Extract every row below word for word, leaving out the picture placeholders.
[start Data]
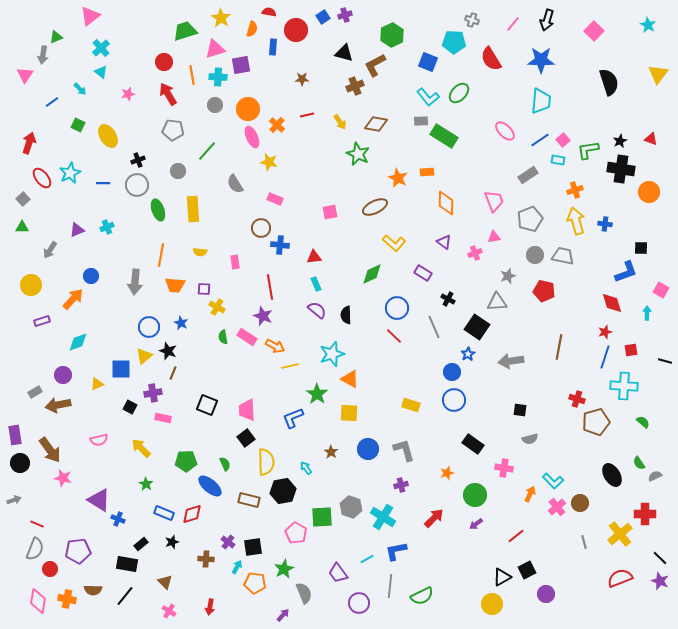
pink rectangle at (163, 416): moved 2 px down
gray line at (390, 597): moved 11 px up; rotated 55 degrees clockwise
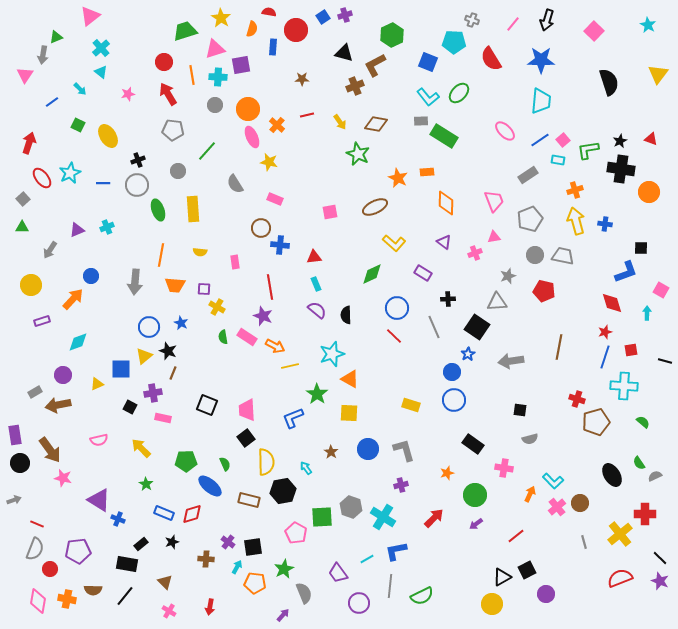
black cross at (448, 299): rotated 32 degrees counterclockwise
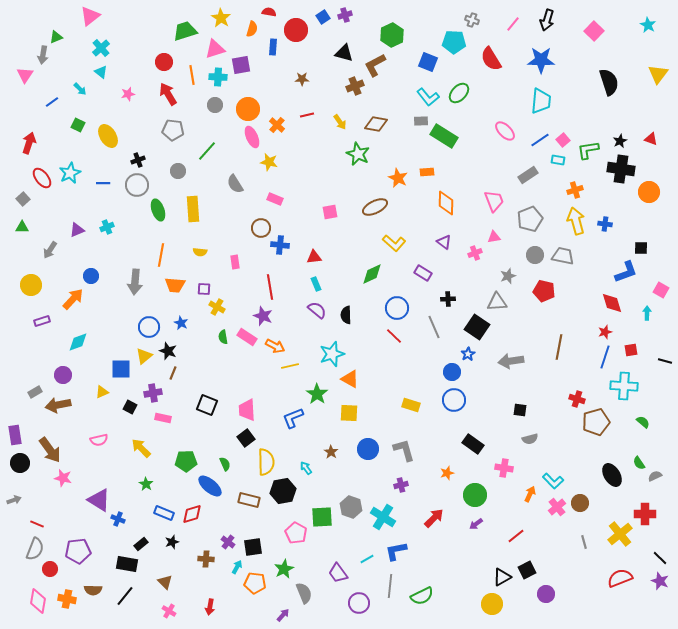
yellow triangle at (97, 384): moved 5 px right, 8 px down
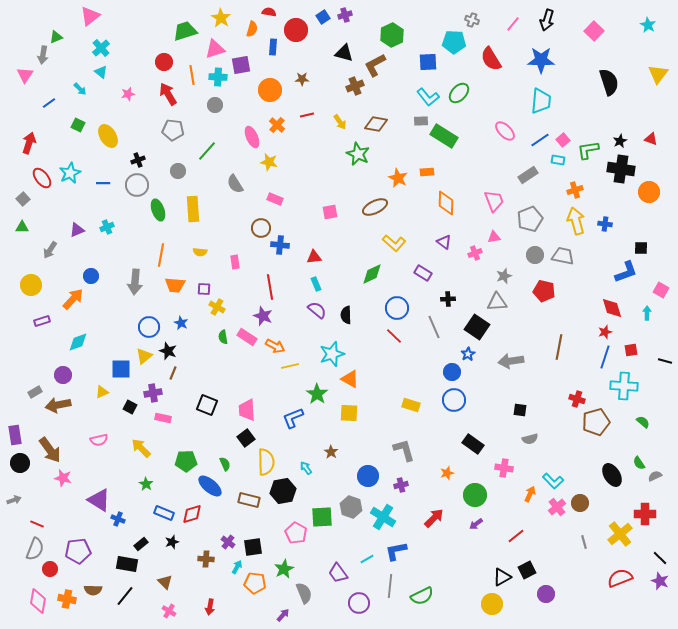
blue square at (428, 62): rotated 24 degrees counterclockwise
blue line at (52, 102): moved 3 px left, 1 px down
orange circle at (248, 109): moved 22 px right, 19 px up
gray star at (508, 276): moved 4 px left
red diamond at (612, 303): moved 5 px down
blue circle at (368, 449): moved 27 px down
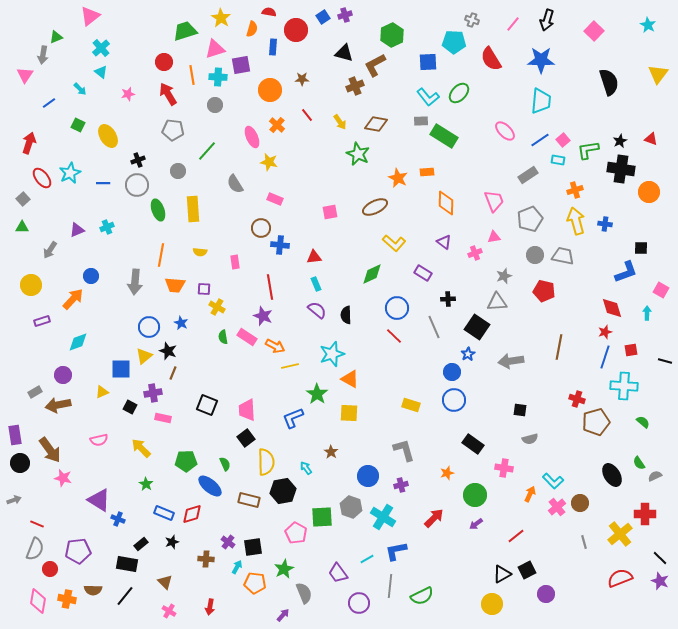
red line at (307, 115): rotated 64 degrees clockwise
black triangle at (502, 577): moved 3 px up
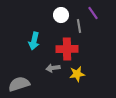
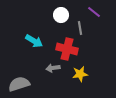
purple line: moved 1 px right, 1 px up; rotated 16 degrees counterclockwise
gray line: moved 1 px right, 2 px down
cyan arrow: rotated 72 degrees counterclockwise
red cross: rotated 15 degrees clockwise
yellow star: moved 3 px right
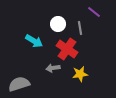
white circle: moved 3 px left, 9 px down
red cross: rotated 20 degrees clockwise
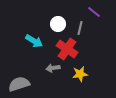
gray line: rotated 24 degrees clockwise
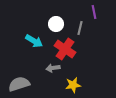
purple line: rotated 40 degrees clockwise
white circle: moved 2 px left
red cross: moved 2 px left
yellow star: moved 7 px left, 11 px down
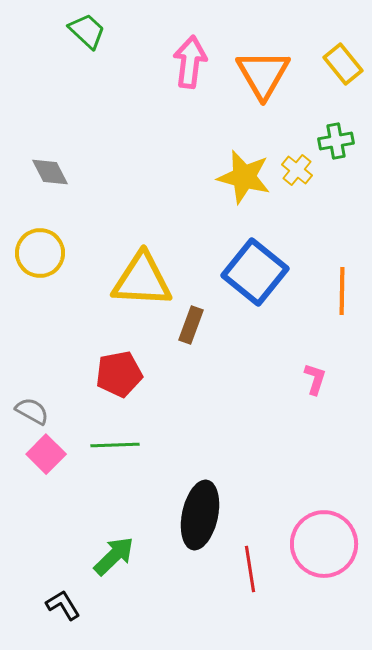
[end Data]
» **Solution to the problem**
pink rectangle at (163, 416): moved 2 px down
gray line at (390, 597): moved 11 px up; rotated 55 degrees clockwise
black cross at (448, 299): rotated 32 degrees counterclockwise
yellow triangle at (97, 384): moved 5 px right, 8 px down
blue square at (428, 62): rotated 24 degrees counterclockwise
blue line at (52, 102): moved 3 px left, 1 px down
orange circle at (248, 109): moved 22 px right, 19 px up
gray star at (508, 276): moved 4 px left
red diamond at (612, 303): moved 5 px down
blue circle at (368, 449): moved 27 px down
red line at (307, 115): rotated 64 degrees clockwise
black triangle at (502, 577): moved 3 px up
purple line: moved 1 px right, 1 px up; rotated 16 degrees counterclockwise
gray line: moved 1 px right, 2 px down
cyan arrow: rotated 72 degrees counterclockwise
red cross: rotated 15 degrees clockwise
yellow star: moved 3 px right
white circle: moved 3 px left, 9 px down
red cross: rotated 20 degrees clockwise
gray line: rotated 24 degrees clockwise
purple line: rotated 40 degrees clockwise
white circle: moved 2 px left
red cross: moved 2 px left
yellow star: moved 7 px left, 11 px down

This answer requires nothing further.